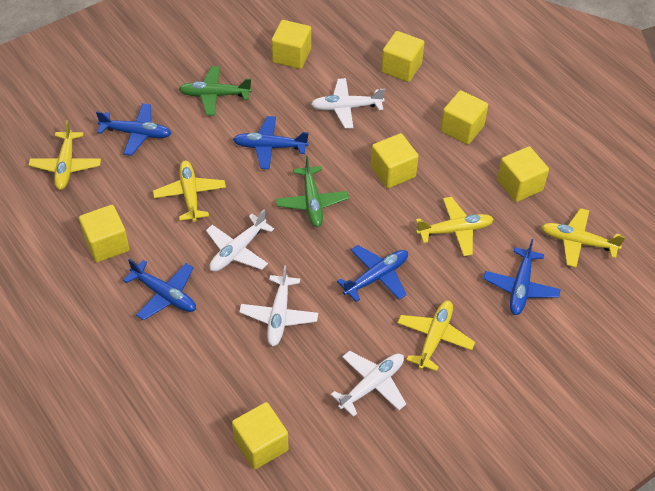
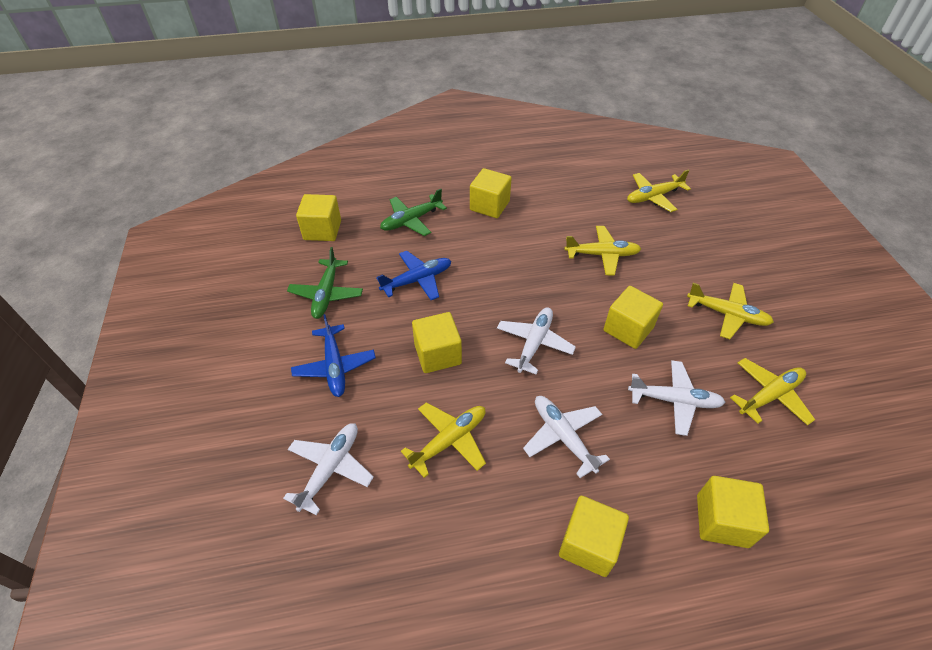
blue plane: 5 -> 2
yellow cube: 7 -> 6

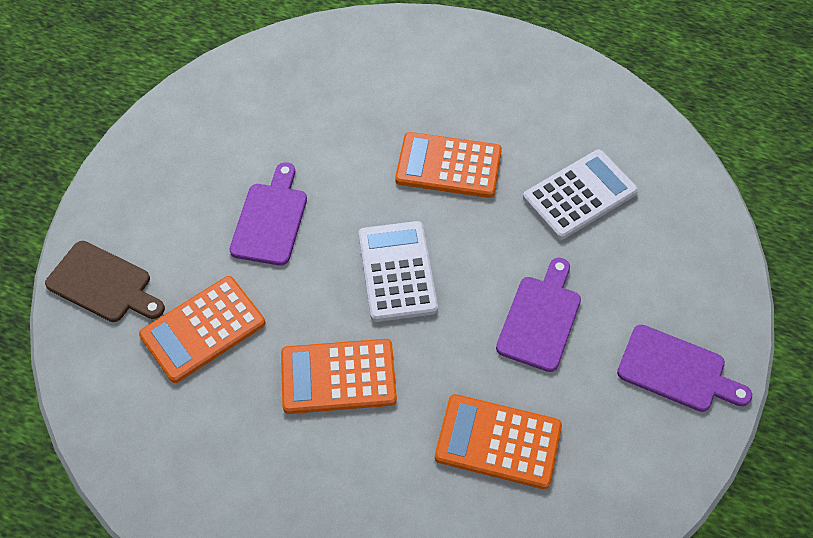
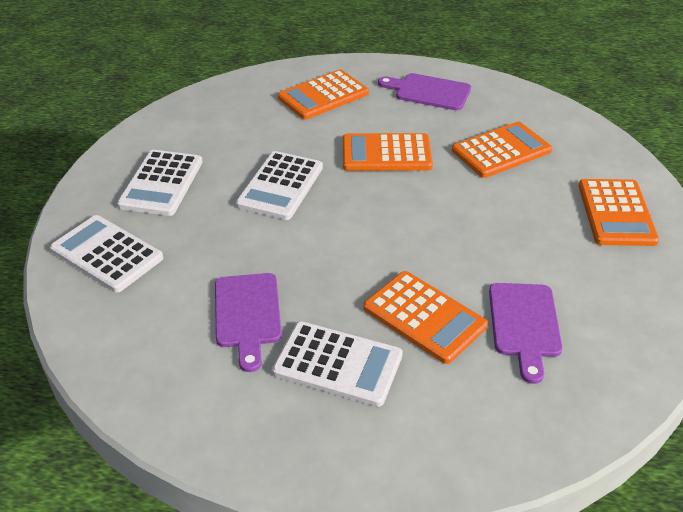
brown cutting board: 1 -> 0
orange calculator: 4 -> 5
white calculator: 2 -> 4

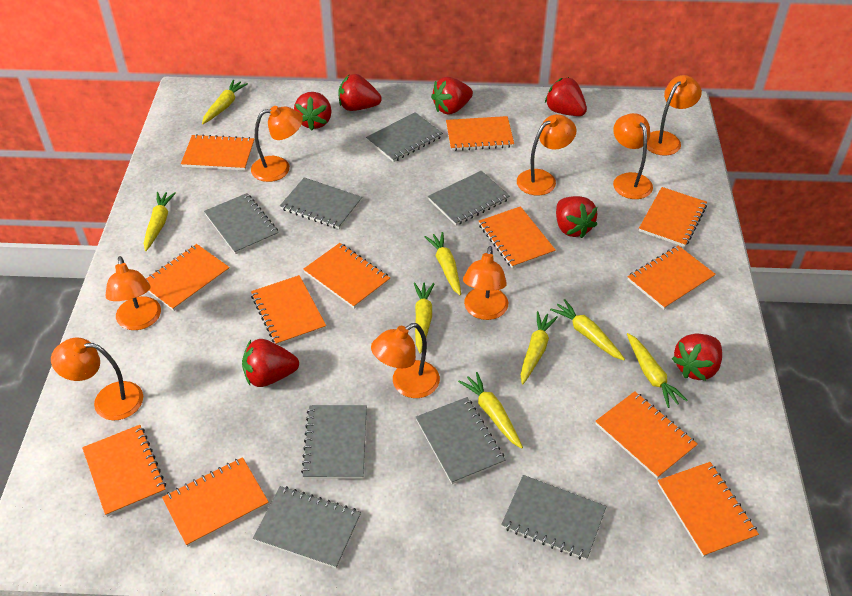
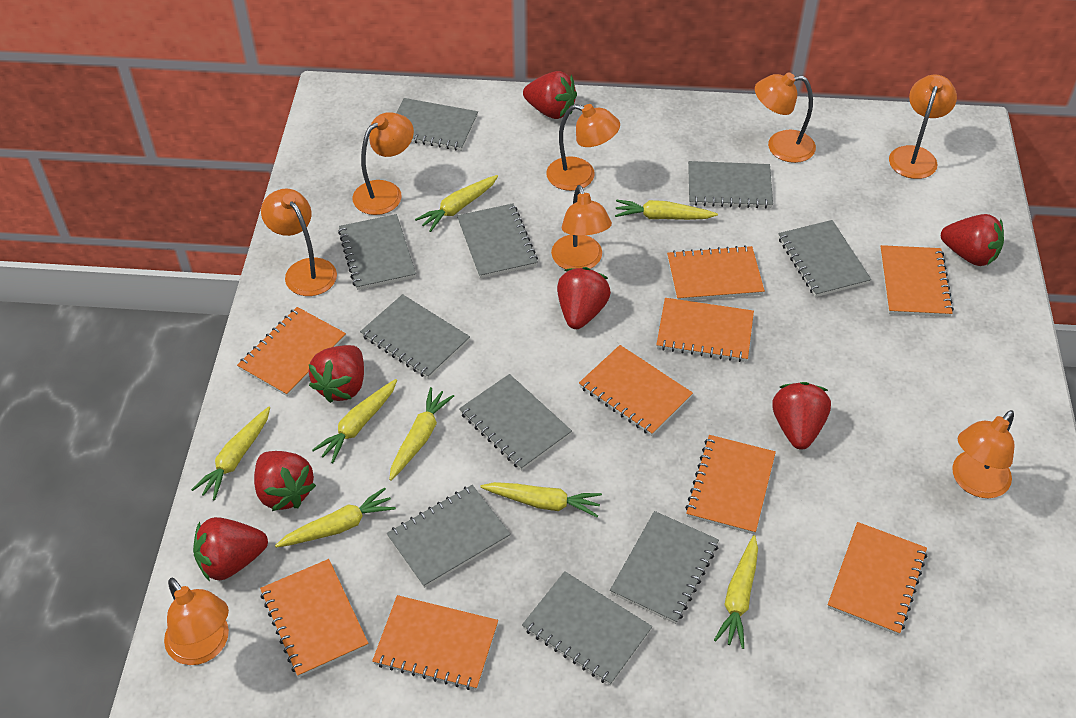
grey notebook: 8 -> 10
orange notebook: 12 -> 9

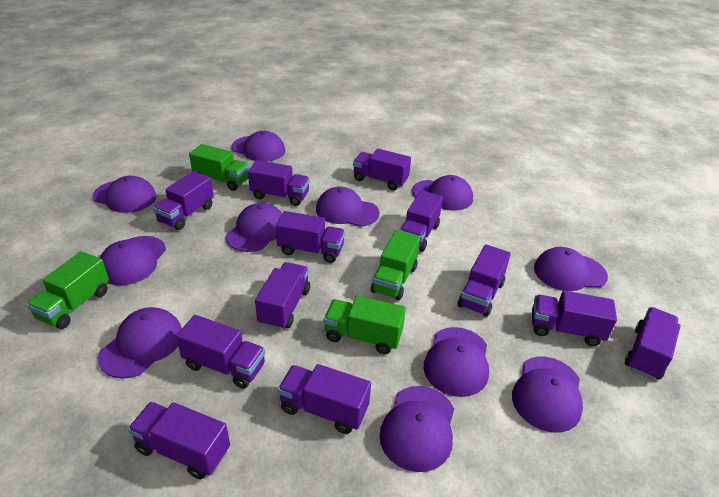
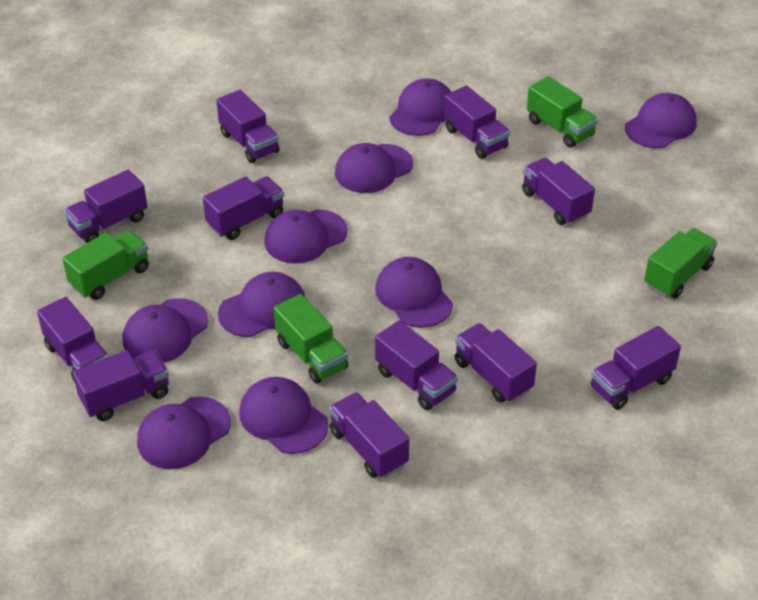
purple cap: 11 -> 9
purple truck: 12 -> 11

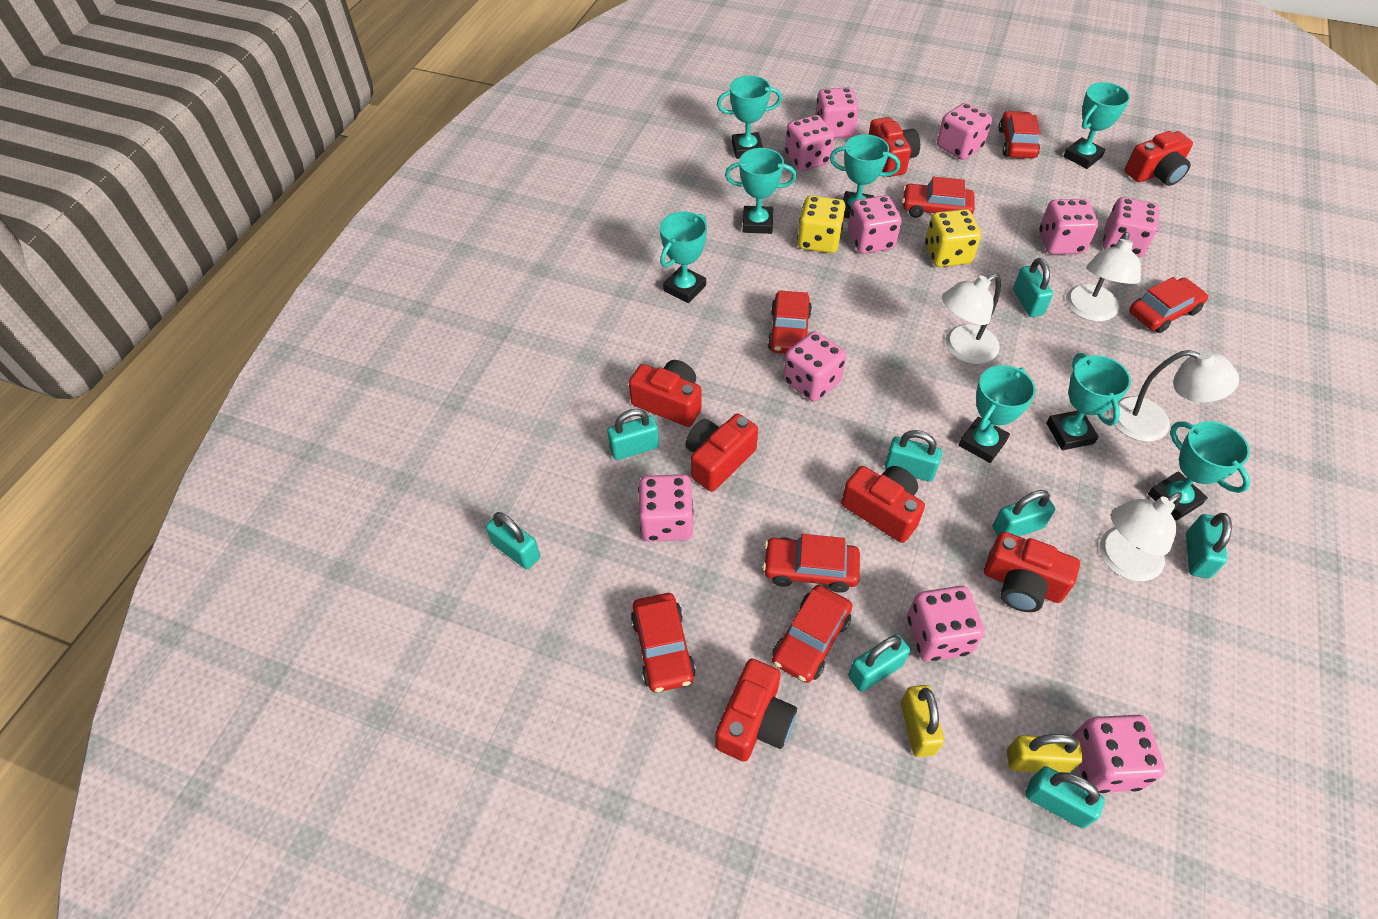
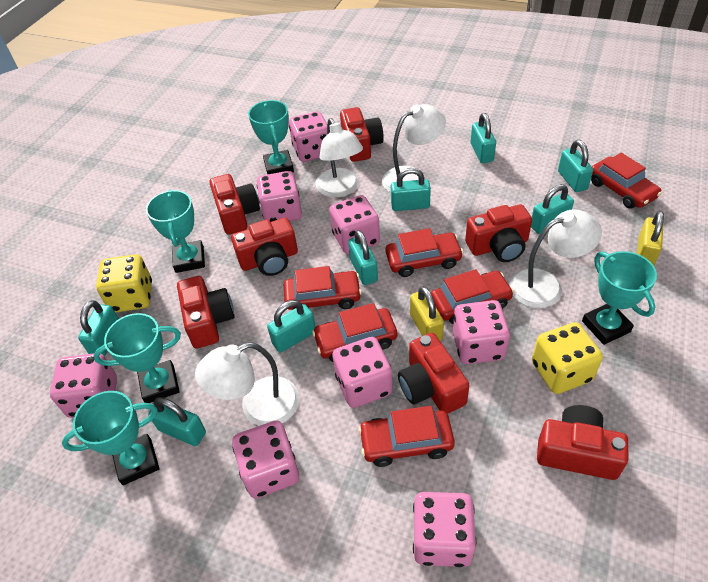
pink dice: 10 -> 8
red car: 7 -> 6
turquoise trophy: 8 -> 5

EXERCISE PROMPT: Transcribe the material above in full. No picture is to be copied.

RESULT OF THIS TASK:
blue plane: 5 -> 2
yellow cube: 7 -> 6

brown cutting board: 1 -> 0
orange calculator: 4 -> 5
white calculator: 2 -> 4

grey notebook: 8 -> 10
orange notebook: 12 -> 9

purple cap: 11 -> 9
purple truck: 12 -> 11

pink dice: 10 -> 8
red car: 7 -> 6
turquoise trophy: 8 -> 5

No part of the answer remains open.